[ASSIGNMENT] Set down, exactly as they stand, the lines from the one containing "RGB2 pin G: D2 -> TX" through the last line of the records below, leaving every picture out.

[Detected change data]
┄┄┄┄┄┄

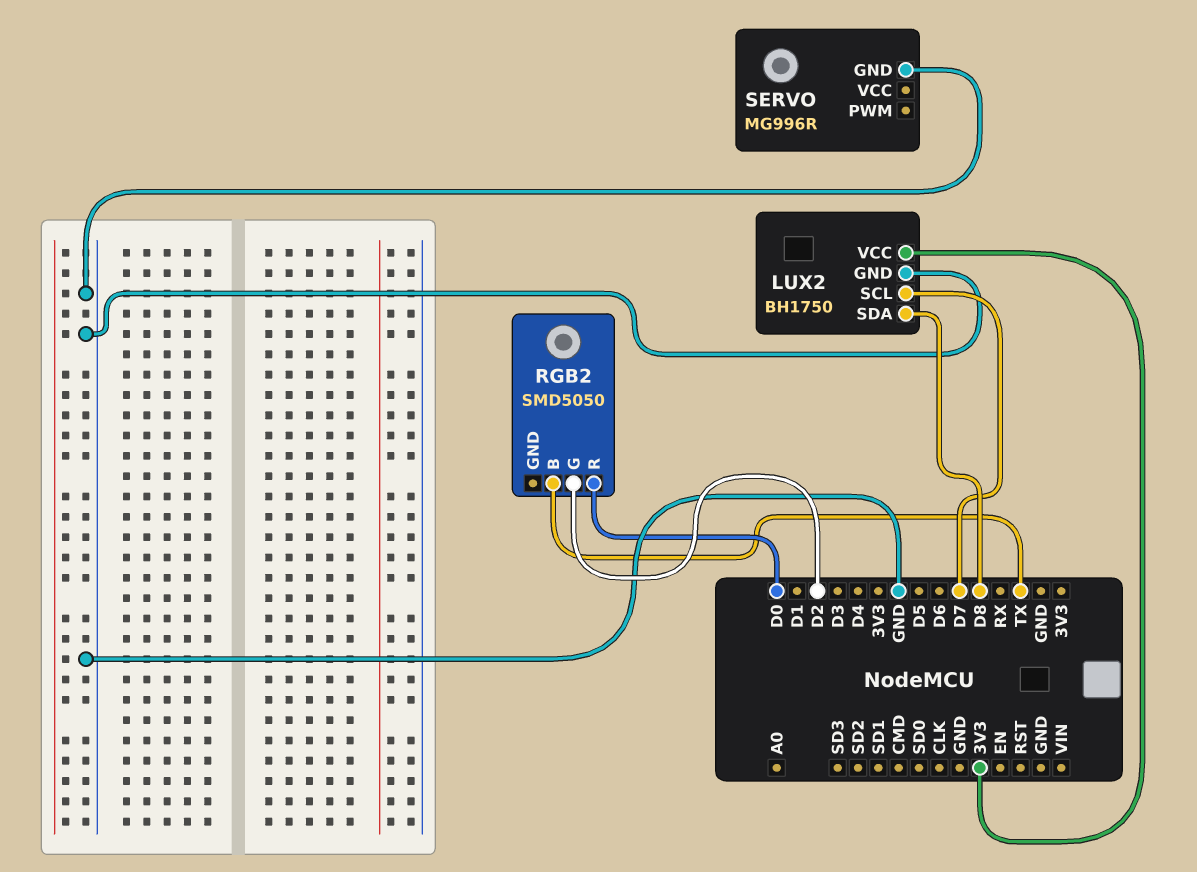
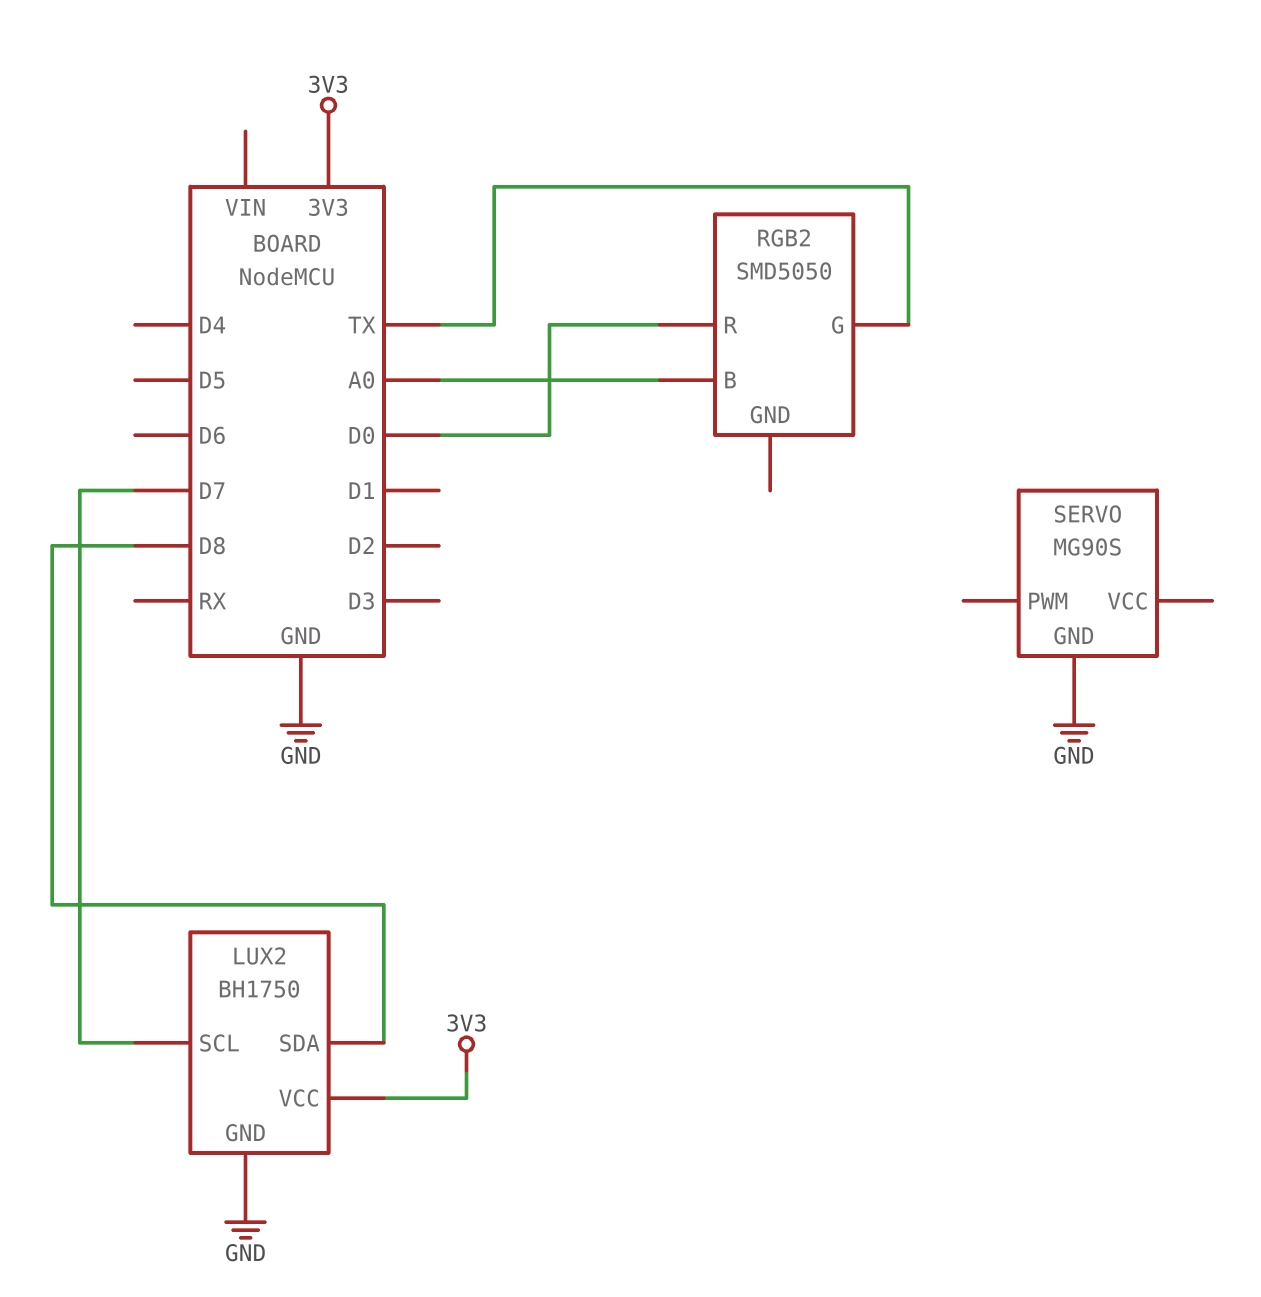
RGB2 pin B: TX -> A0
RGB2 pin G: D2 -> TX
SERVO: MG996R -> MG90S

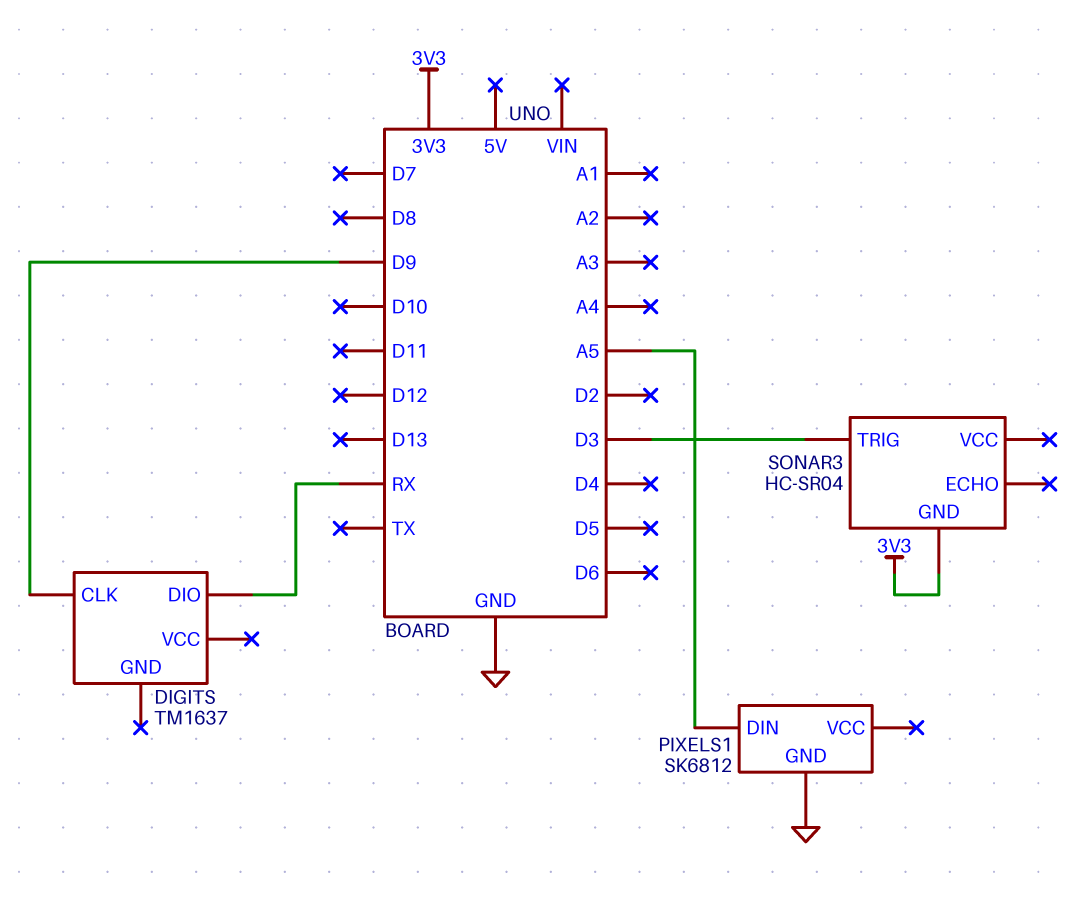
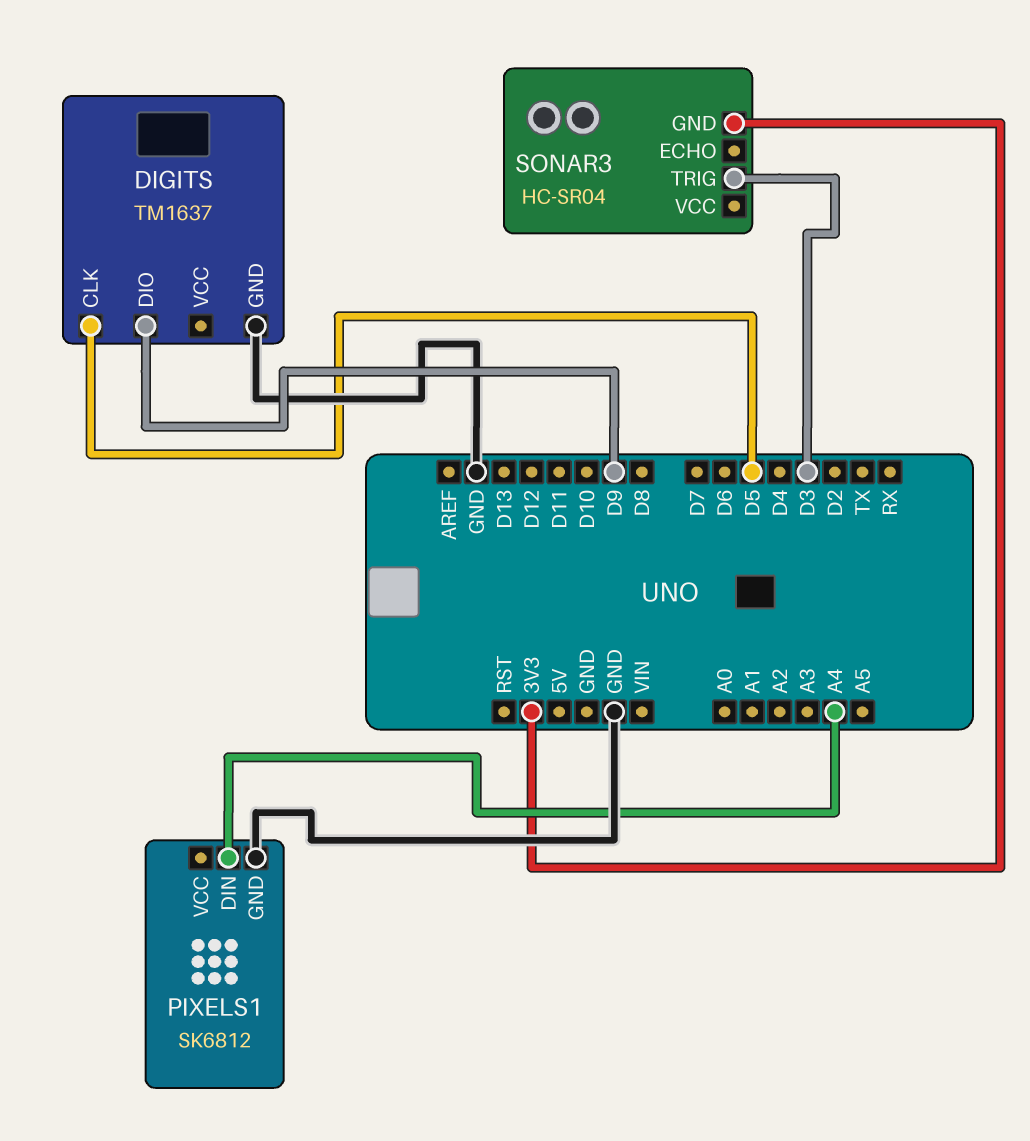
DIGITS pin CLK: D9 -> D5
DIGITS pin DIO: RX -> D9
DIGITS pin GND: none -> GND
PIXELS1 pin DIN: A5 -> A4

┄┄┄┄┄┄

[ANSWER TO THIS EXERCISE]
RGB2 pin G: D2 -> TX
SERVO: MG996R -> MG90S

DIGITS pin CLK: D9 -> D5
DIGITS pin DIO: RX -> D9
DIGITS pin GND: none -> GND
PIXELS1 pin DIN: A5 -> A4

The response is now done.